### [Stored entries]
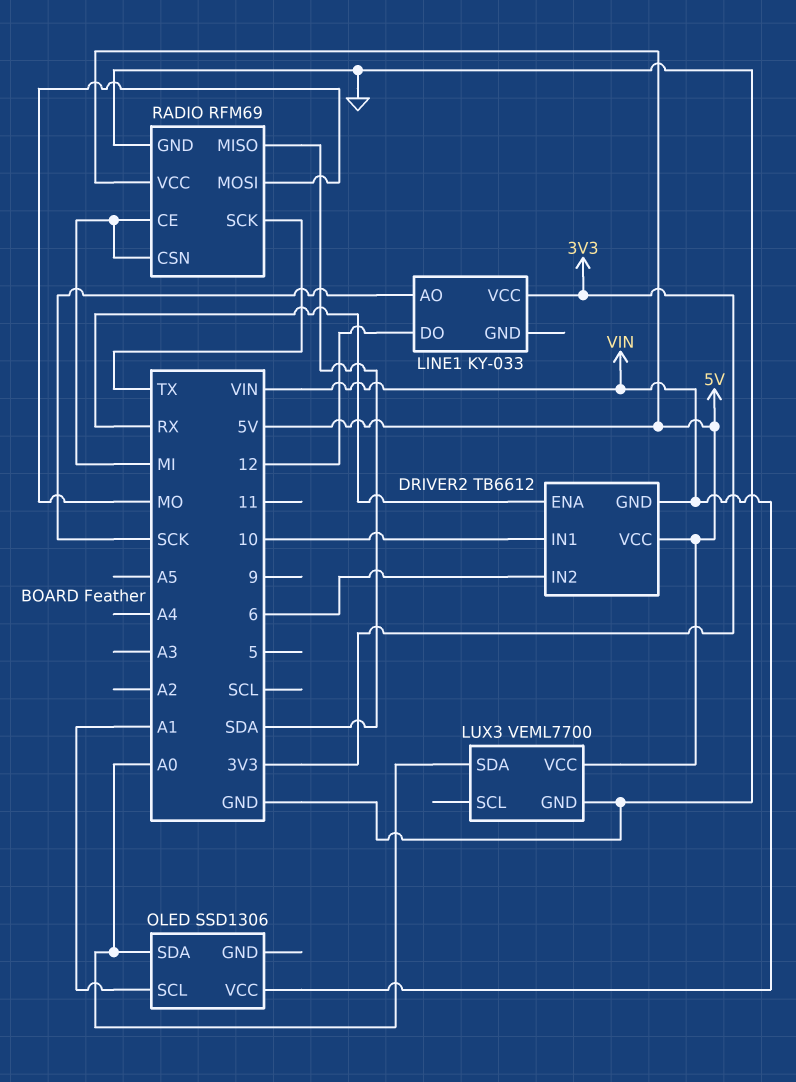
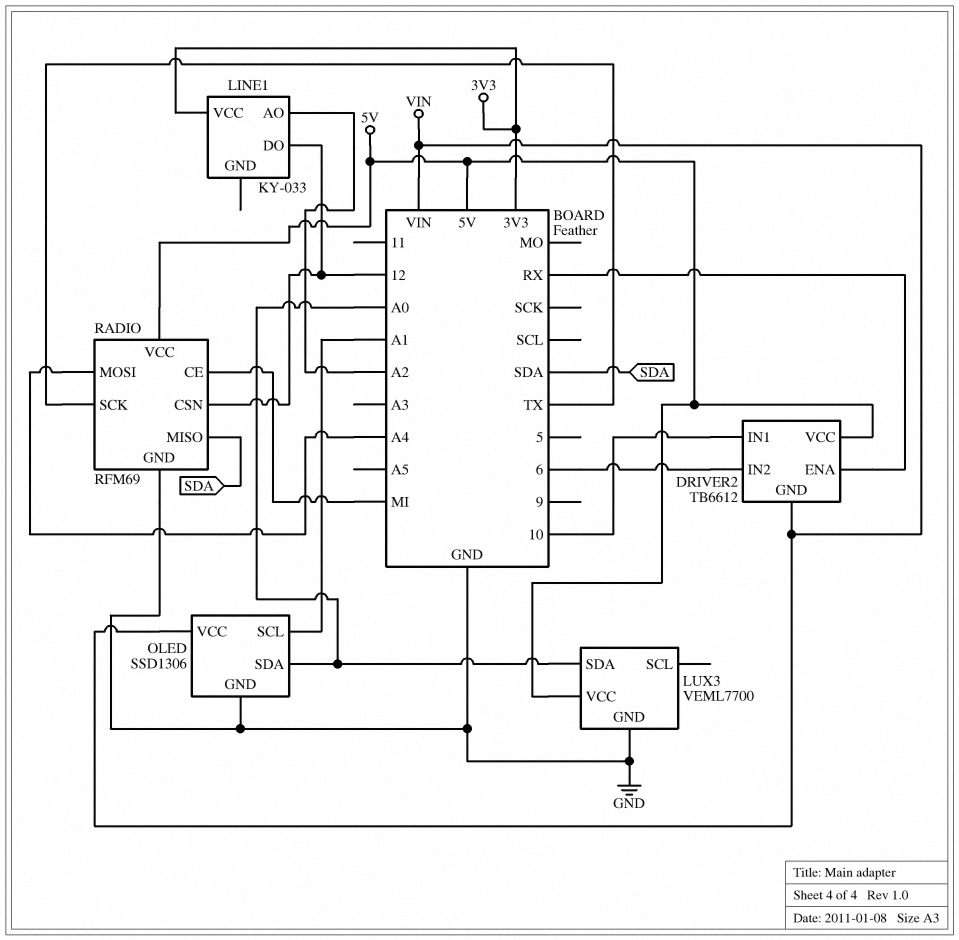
LINE1 pin AO: SCK -> A2
OLED pin GND: none -> GND
RADIO pin CSN: MI -> 12
RADIO pin MOSI: MO -> A4

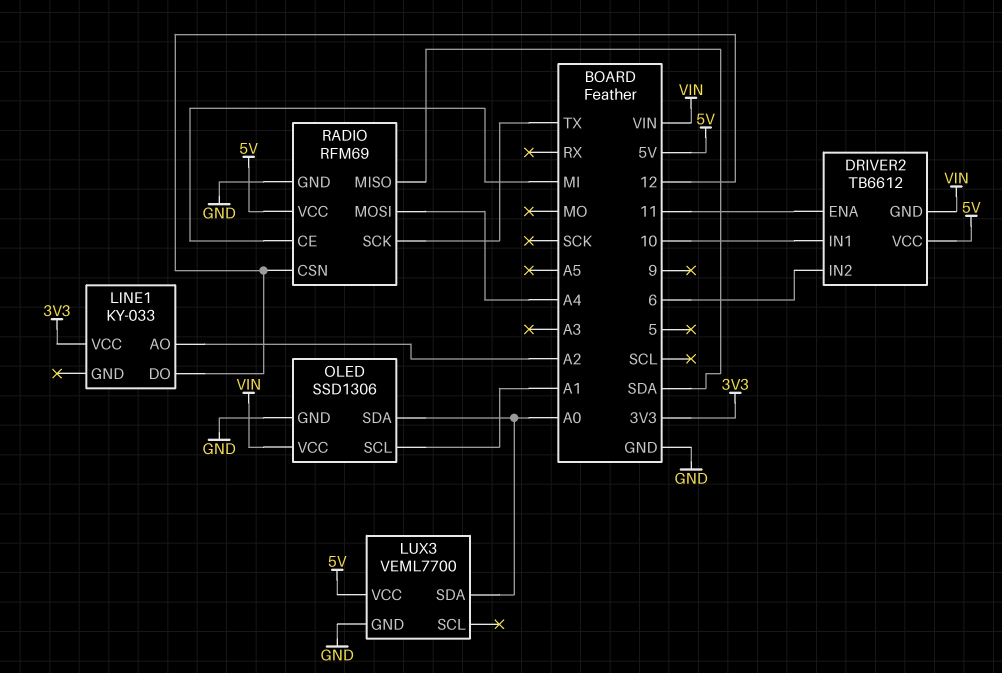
DRIVER2 pin ENA: RX -> 11

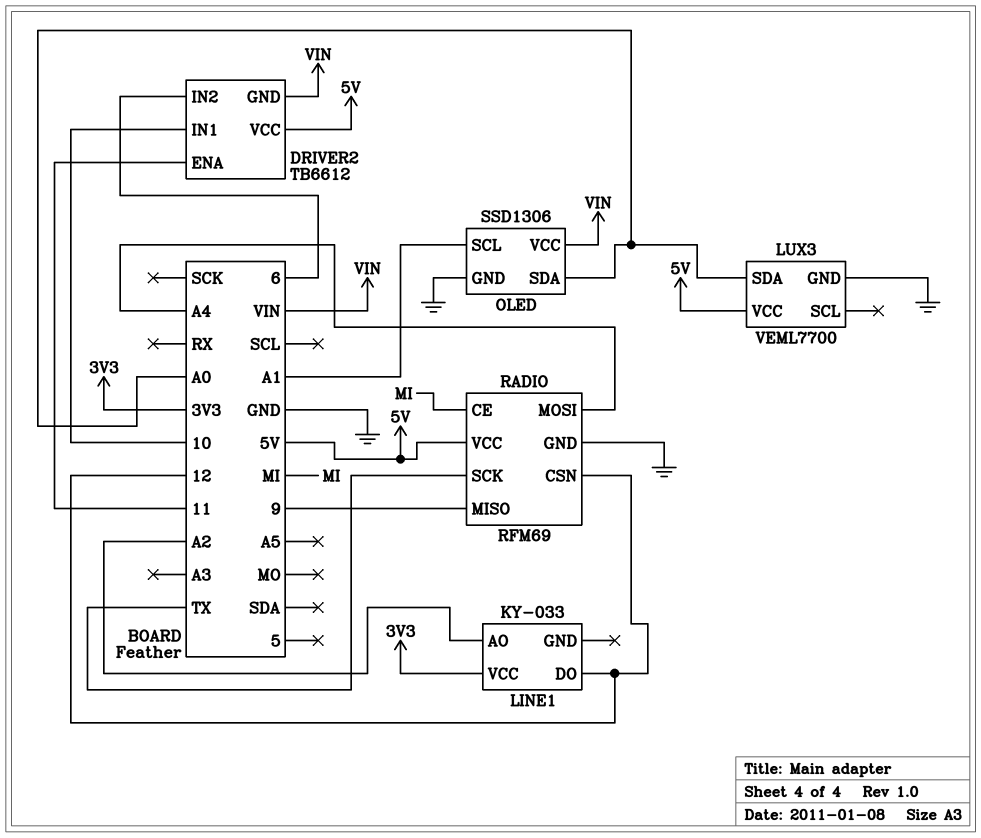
RADIO pin MISO: SDA -> 9

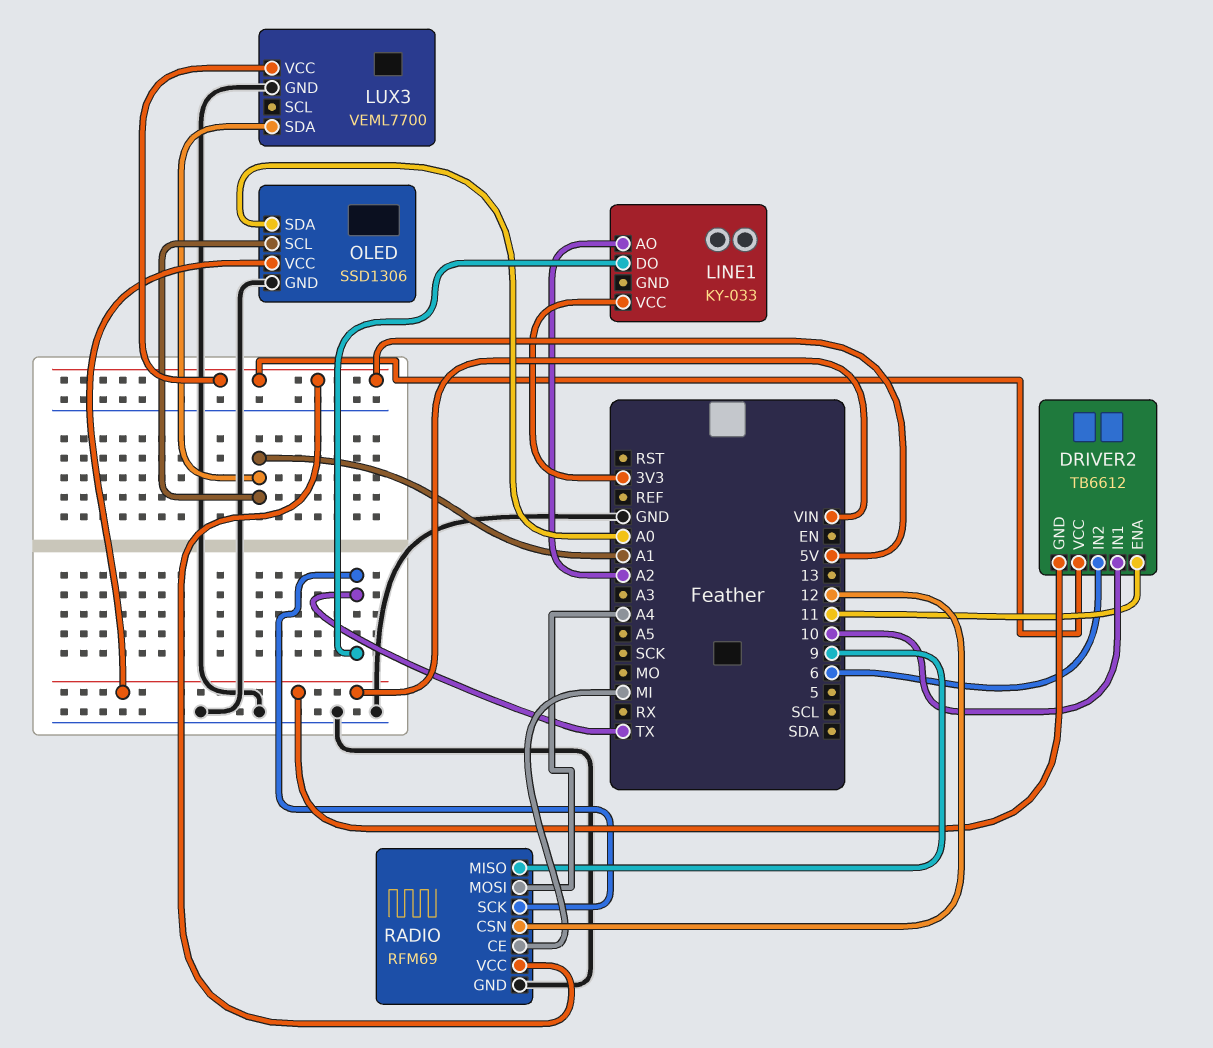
LINE1 pin DO: 12 -> TX
LUX3 pin SDA: A0 -> A1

### [EXERCISE GOAL]
An exact copy of all entries is needed, with no pictures in it.

### [RESPONSE TO THIS TASK]
LINE1 pin AO: SCK -> A2
OLED pin GND: none -> GND
RADIO pin CSN: MI -> 12
RADIO pin MOSI: MO -> A4

DRIVER2 pin ENA: RX -> 11

RADIO pin MISO: SDA -> 9

LINE1 pin DO: 12 -> TX
LUX3 pin SDA: A0 -> A1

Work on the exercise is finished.